**Study material**
##############################

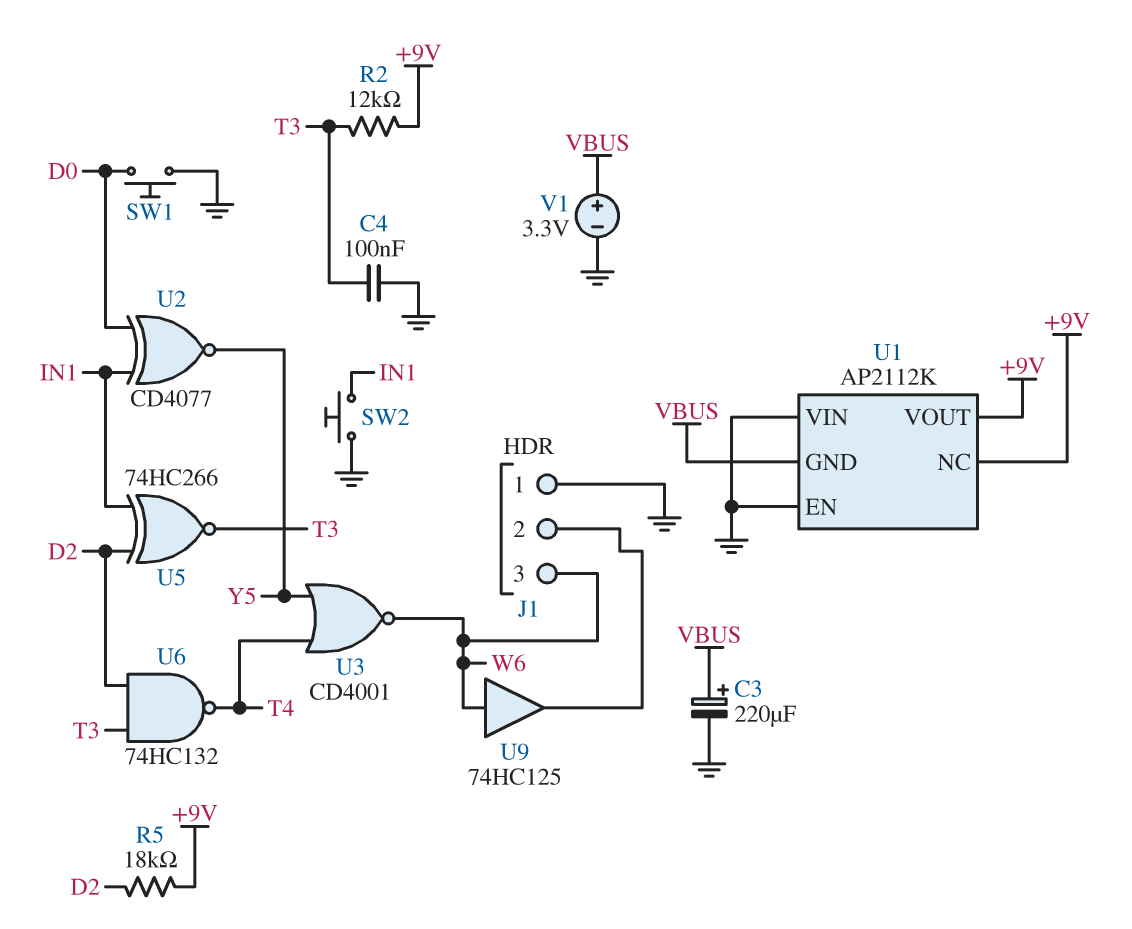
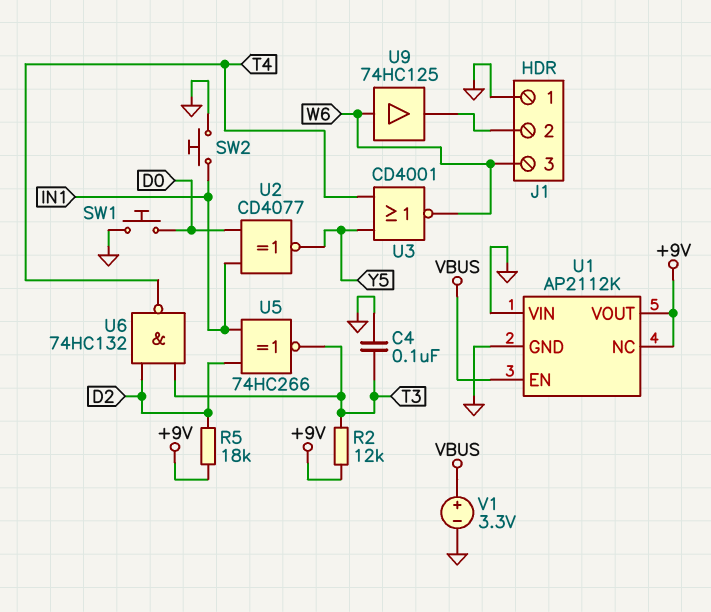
C3: 220uF (plus VBUS, minus GND) -> none
U1 pin EN: GND -> VBUS
U1 pin GND: VBUS -> GND

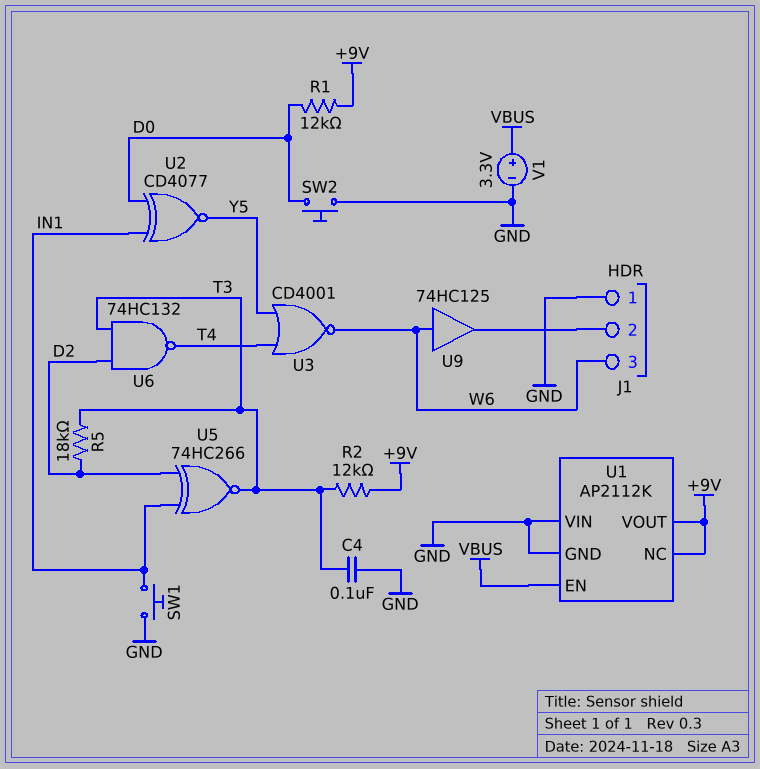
R1: none -> 12k (+9V, D0)
R5: 18k (+9V, D2) -> 18k (D2, T3)
SW1: button (D0, GND) -> button (GND, IN1)
SW2: button (GND, IN1) -> button (D0, GND)

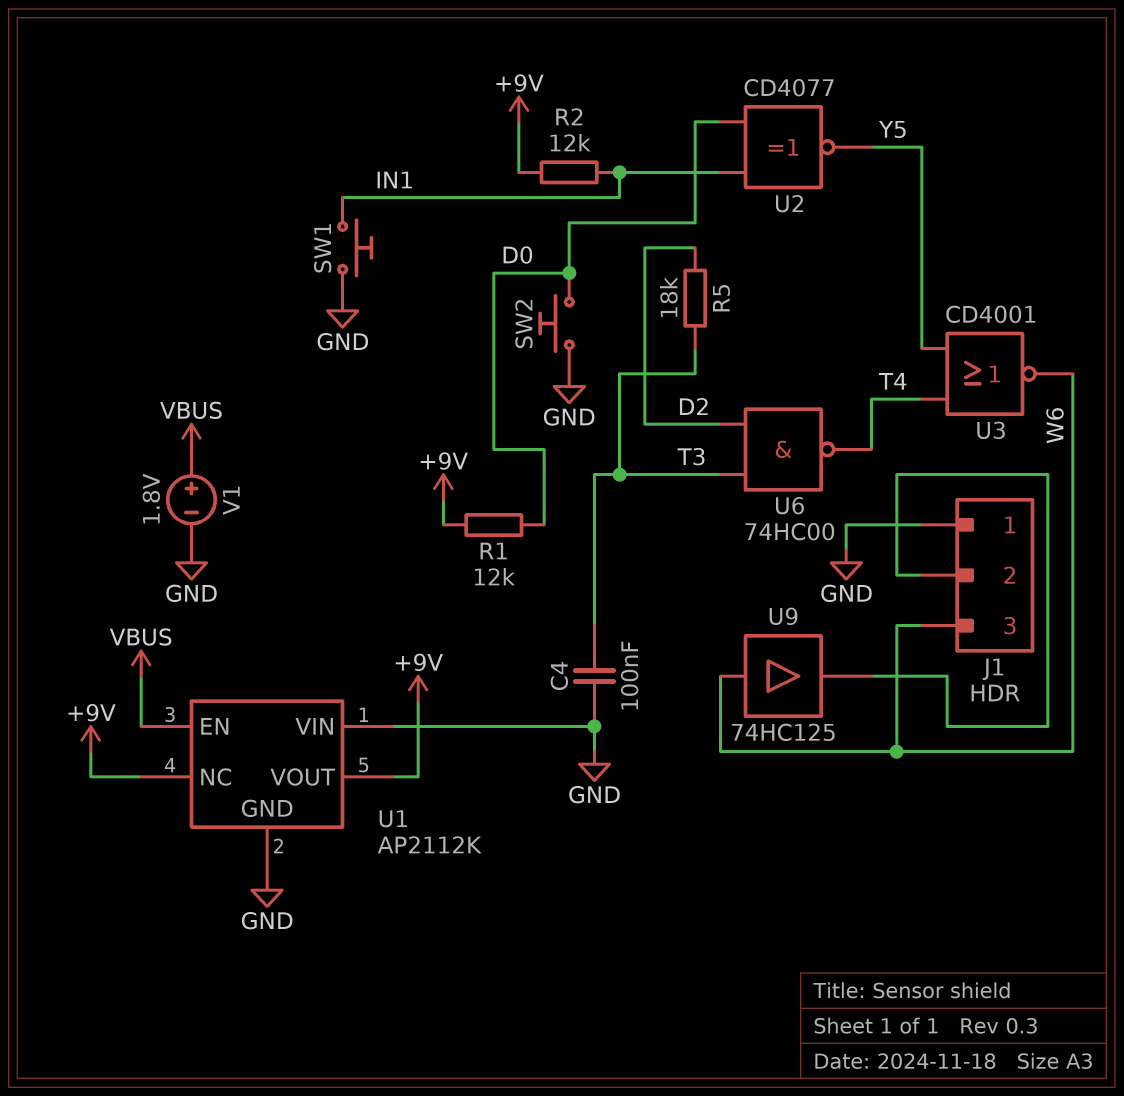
R2: 12k (+9V, T3) -> 12k (+9V, IN1)
U5: XNOR 74HC266 (in D2, in IN1, out T3) -> none
U6: NAND 74HC132 (in D2, in T3, out T4) -> NAND 74HC00 (in D2, in T3, out T4)
V1: 3.3V (plus VBUS, minus GND) -> 1.8V (plus VBUS, minus GND)

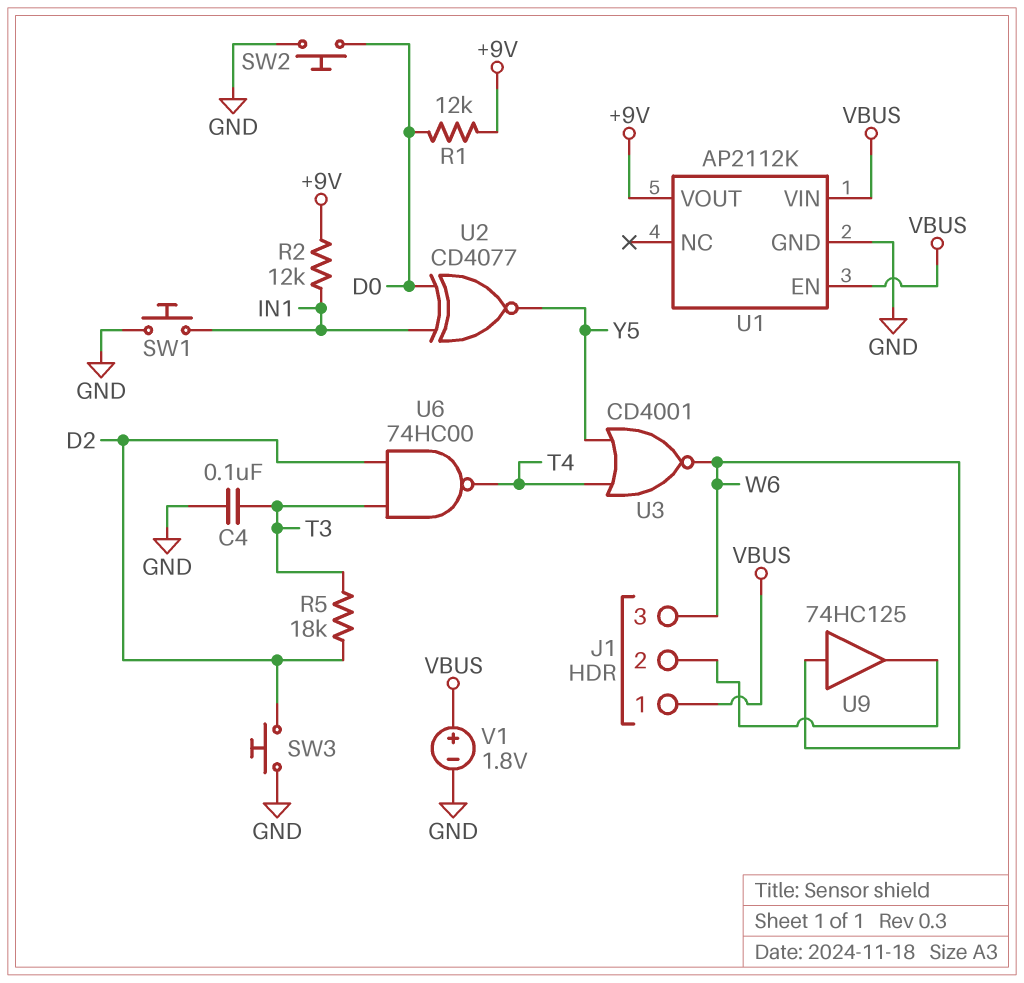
J1 pin 1: GND -> VBUS
SW3: none -> button (D2, GND)
U1 pin NC: +9V -> none
U1 pin VIN: GND -> VBUS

##############################

If a line above includes the string "plus", pick it out.

**Response to the exercise**
C3: 220uF (plus VBUS, minus GND) -> none
V1: 3.3V (plus VBUS, minus GND) -> 1.8V (plus VBUS, minus GND)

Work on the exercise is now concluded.